▶ _Task brief_: Once you have read the entries, copy all of them exactly.

>>>>>

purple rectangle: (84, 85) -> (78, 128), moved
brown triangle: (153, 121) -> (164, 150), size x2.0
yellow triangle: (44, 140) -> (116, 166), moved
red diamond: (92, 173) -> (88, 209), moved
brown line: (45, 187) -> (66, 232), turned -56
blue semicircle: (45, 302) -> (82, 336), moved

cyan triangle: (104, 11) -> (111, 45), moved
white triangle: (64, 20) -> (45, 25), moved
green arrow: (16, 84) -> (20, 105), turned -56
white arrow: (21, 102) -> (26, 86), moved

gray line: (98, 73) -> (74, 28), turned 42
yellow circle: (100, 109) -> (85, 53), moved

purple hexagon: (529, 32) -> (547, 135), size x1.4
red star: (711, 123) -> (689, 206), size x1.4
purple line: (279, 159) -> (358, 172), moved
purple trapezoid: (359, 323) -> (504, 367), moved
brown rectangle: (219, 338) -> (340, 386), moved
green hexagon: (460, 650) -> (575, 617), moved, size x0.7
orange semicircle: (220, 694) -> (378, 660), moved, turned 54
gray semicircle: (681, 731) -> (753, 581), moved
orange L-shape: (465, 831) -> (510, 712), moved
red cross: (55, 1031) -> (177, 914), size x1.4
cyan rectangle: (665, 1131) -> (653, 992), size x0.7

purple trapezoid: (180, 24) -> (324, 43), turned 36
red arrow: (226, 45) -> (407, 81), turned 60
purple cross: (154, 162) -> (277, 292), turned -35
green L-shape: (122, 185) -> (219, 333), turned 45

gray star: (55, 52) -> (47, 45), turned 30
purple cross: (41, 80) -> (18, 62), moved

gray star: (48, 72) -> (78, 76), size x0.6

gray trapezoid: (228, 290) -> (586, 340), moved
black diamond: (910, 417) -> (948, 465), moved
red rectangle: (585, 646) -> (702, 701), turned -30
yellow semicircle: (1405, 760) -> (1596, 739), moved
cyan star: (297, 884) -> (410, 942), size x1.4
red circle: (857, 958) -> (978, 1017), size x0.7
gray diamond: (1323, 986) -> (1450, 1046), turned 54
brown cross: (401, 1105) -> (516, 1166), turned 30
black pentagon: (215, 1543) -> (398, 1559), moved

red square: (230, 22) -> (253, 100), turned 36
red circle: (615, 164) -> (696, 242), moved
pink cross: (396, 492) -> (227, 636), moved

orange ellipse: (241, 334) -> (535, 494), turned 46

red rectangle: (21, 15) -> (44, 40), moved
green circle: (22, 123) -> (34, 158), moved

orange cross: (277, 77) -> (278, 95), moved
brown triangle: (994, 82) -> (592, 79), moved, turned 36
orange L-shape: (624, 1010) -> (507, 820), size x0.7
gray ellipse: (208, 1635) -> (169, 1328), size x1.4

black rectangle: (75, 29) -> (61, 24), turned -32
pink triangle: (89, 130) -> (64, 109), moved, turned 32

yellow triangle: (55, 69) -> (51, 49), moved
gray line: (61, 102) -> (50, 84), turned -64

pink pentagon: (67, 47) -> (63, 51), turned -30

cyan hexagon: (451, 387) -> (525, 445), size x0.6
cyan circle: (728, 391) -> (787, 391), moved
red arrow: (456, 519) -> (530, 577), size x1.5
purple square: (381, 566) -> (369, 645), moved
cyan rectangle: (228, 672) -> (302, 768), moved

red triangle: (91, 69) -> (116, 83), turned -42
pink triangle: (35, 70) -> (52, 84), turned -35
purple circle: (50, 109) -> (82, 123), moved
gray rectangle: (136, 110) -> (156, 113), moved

<<<<<

▶ _Response_:
purple rectangle: (84, 85) -> (78, 128), moved
brown triangle: (153, 121) -> (164, 150), size x2.0
yellow triangle: (44, 140) -> (116, 166), moved
red diamond: (92, 173) -> (88, 209), moved
brown line: (45, 187) -> (66, 232), turned -56
blue semicircle: (45, 302) -> (82, 336), moved

cyan triangle: (104, 11) -> (111, 45), moved
white triangle: (64, 20) -> (45, 25), moved
green arrow: (16, 84) -> (20, 105), turned -56
white arrow: (21, 102) -> (26, 86), moved

gray line: (98, 73) -> (74, 28), turned 42
yellow circle: (100, 109) -> (85, 53), moved

purple hexagon: (529, 32) -> (547, 135), size x1.4
red star: (711, 123) -> (689, 206), size x1.4
purple line: (279, 159) -> (358, 172), moved
purple trapezoid: (359, 323) -> (504, 367), moved
brown rectangle: (219, 338) -> (340, 386), moved
green hexagon: (460, 650) -> (575, 617), moved, size x0.7
orange semicircle: (220, 694) -> (378, 660), moved, turned 54
gray semicircle: (681, 731) -> (753, 581), moved
orange L-shape: (465, 831) -> (510, 712), moved
red cross: (55, 1031) -> (177, 914), size x1.4
cyan rectangle: (665, 1131) -> (653, 992), size x0.7

purple trapezoid: (180, 24) -> (324, 43), turned 36
red arrow: (226, 45) -> (407, 81), turned 60
purple cross: (154, 162) -> (277, 292), turned -35
green L-shape: (122, 185) -> (219, 333), turned 45

gray star: (55, 52) -> (47, 45), turned 30
purple cross: (41, 80) -> (18, 62), moved

gray star: (48, 72) -> (78, 76), size x0.6

gray trapezoid: (228, 290) -> (586, 340), moved
black diamond: (910, 417) -> (948, 465), moved
red rectangle: (585, 646) -> (702, 701), turned -30
yellow semicircle: (1405, 760) -> (1596, 739), moved
cyan star: (297, 884) -> (410, 942), size x1.4
red circle: (857, 958) -> (978, 1017), size x0.7
gray diamond: (1323, 986) -> (1450, 1046), turned 54
brown cross: (401, 1105) -> (516, 1166), turned 30
black pentagon: (215, 1543) -> (398, 1559), moved

red square: (230, 22) -> (253, 100), turned 36
red circle: (615, 164) -> (696, 242), moved
pink cross: (396, 492) -> (227, 636), moved

orange ellipse: (241, 334) -> (535, 494), turned 46

red rectangle: (21, 15) -> (44, 40), moved
green circle: (22, 123) -> (34, 158), moved

orange cross: (277, 77) -> (278, 95), moved
brown triangle: (994, 82) -> (592, 79), moved, turned 36
orange L-shape: (624, 1010) -> (507, 820), size x0.7
gray ellipse: (208, 1635) -> (169, 1328), size x1.4

black rectangle: (75, 29) -> (61, 24), turned -32
pink triangle: (89, 130) -> (64, 109), moved, turned 32

yellow triangle: (55, 69) -> (51, 49), moved
gray line: (61, 102) -> (50, 84), turned -64

pink pentagon: (67, 47) -> (63, 51), turned -30

cyan hexagon: (451, 387) -> (525, 445), size x0.6
cyan circle: (728, 391) -> (787, 391), moved
red arrow: (456, 519) -> (530, 577), size x1.5
purple square: (381, 566) -> (369, 645), moved
cyan rectangle: (228, 672) -> (302, 768), moved

red triangle: (91, 69) -> (116, 83), turned -42
pink triangle: (35, 70) -> (52, 84), turned -35
purple circle: (50, 109) -> (82, 123), moved
gray rectangle: (136, 110) -> (156, 113), moved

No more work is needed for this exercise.